> **WORK ITEM**
Whatever precedes the line containing "green ruler: 4 -> 3" is not copied; that line and every line after it through the final one below are copied exactly, except pictures.

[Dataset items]

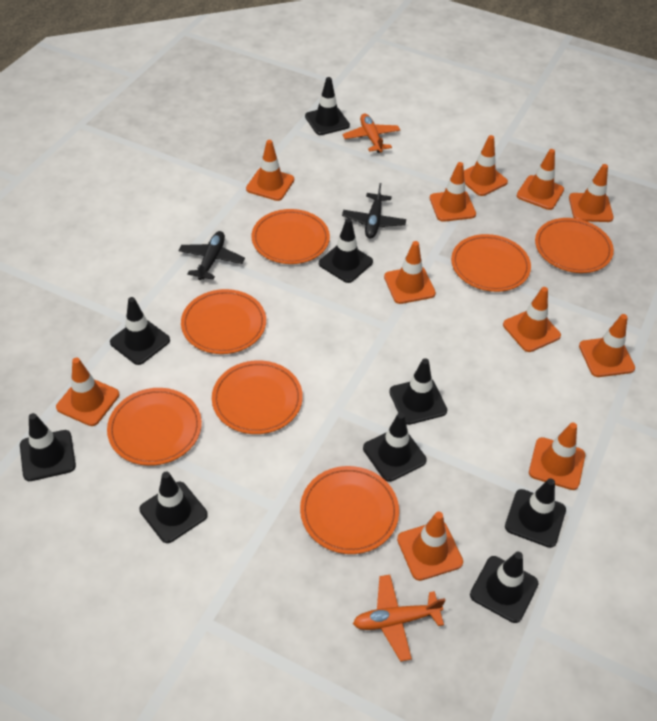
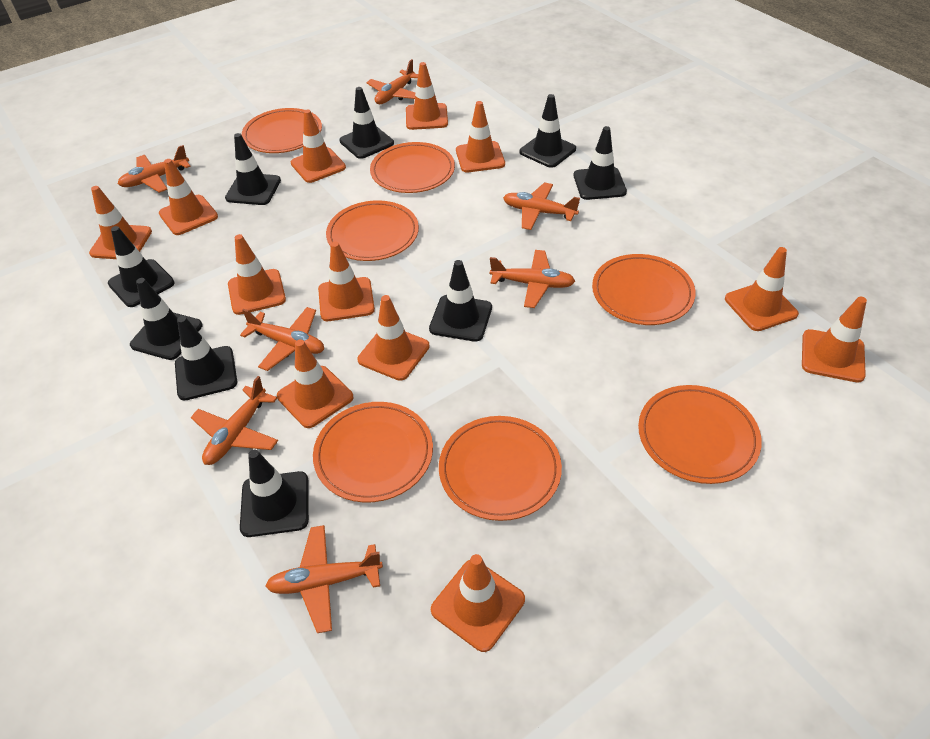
black plane: 2 -> 0
orange plane: 2 -> 7
orange traffic cone: 11 -> 12

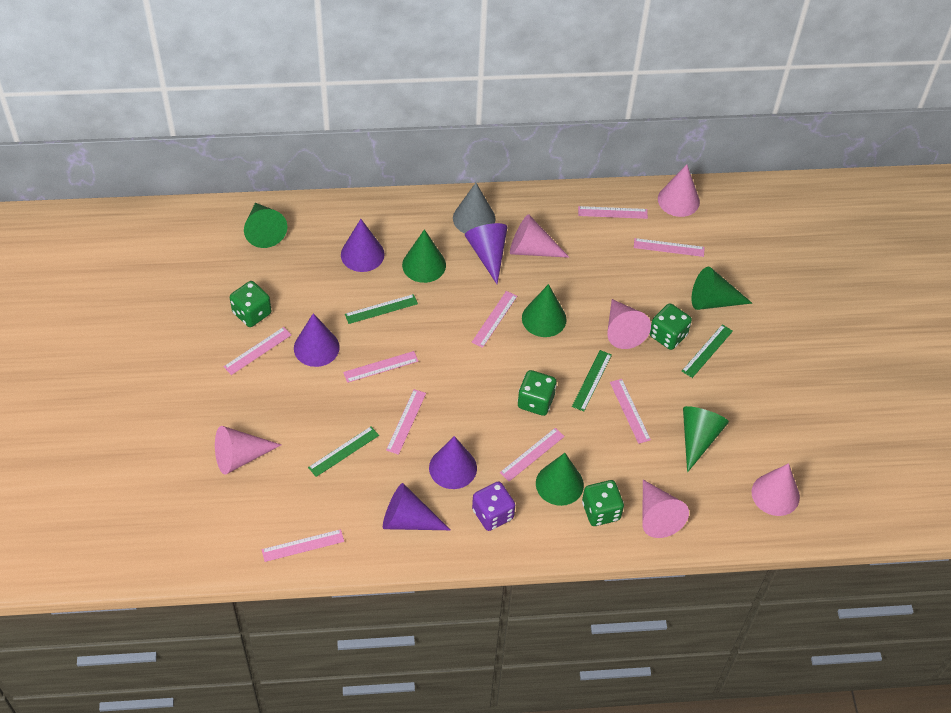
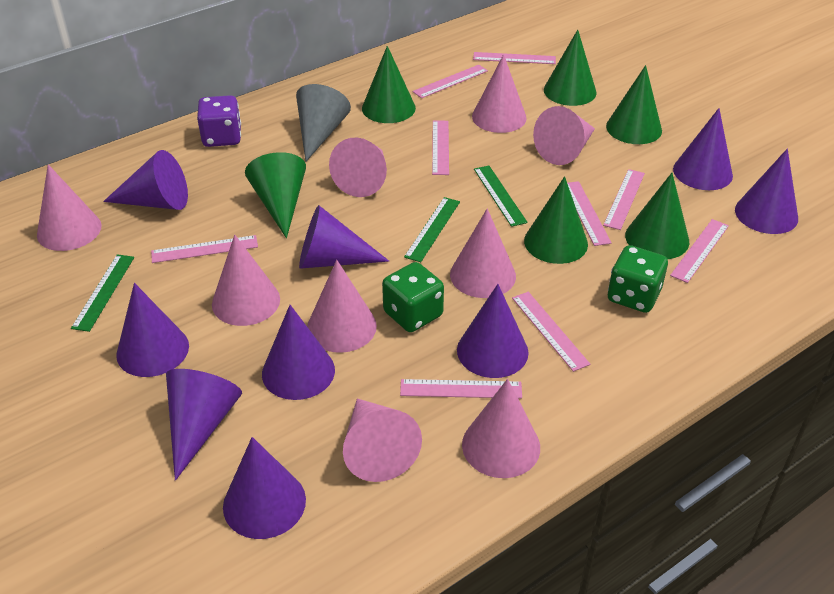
green dice: 4 -> 2
green ruler: 4 -> 3
pink cone: 6 -> 9
purple cone: 5 -> 9

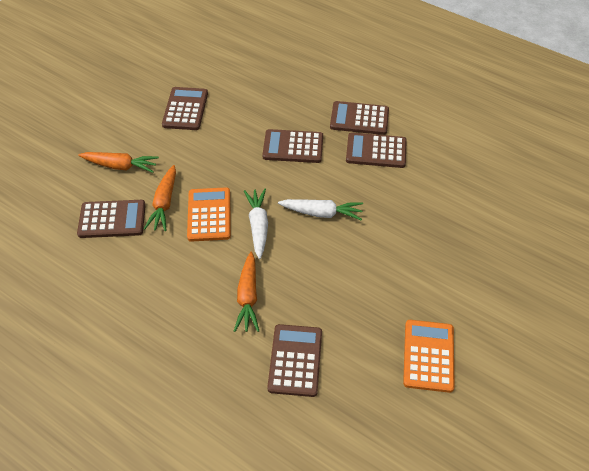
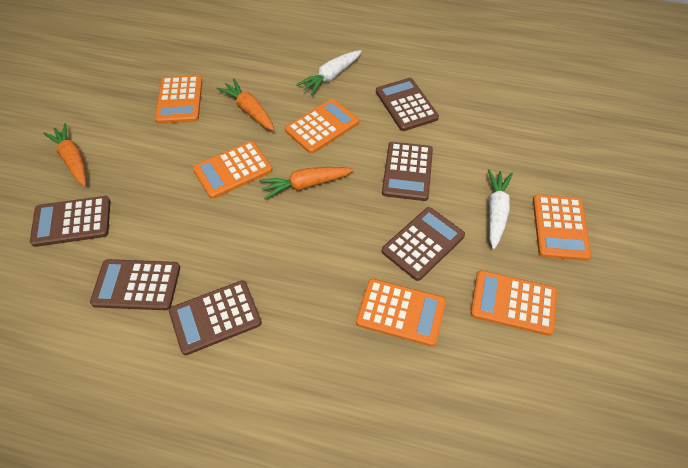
orange calculator: 2 -> 6

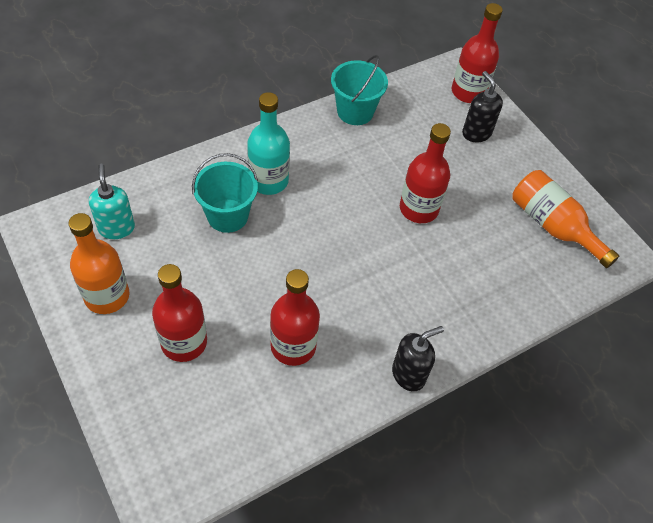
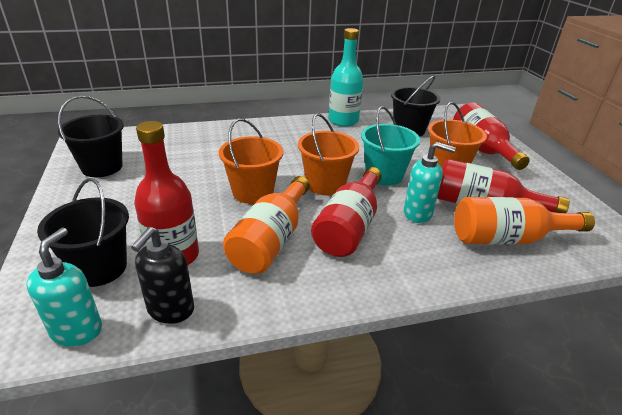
black bucket: 0 -> 3
black soap dispenser: 2 -> 1
orange bucket: 0 -> 3
turquoise bucket: 2 -> 1
turquoise soap dispenser: 1 -> 2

> **RESULT OF THIS TASK**
green ruler: 4 -> 3
pink cone: 6 -> 9
purple cone: 5 -> 9

orange calculator: 2 -> 6

black bucket: 0 -> 3
black soap dispenser: 2 -> 1
orange bucket: 0 -> 3
turquoise bucket: 2 -> 1
turquoise soap dispenser: 1 -> 2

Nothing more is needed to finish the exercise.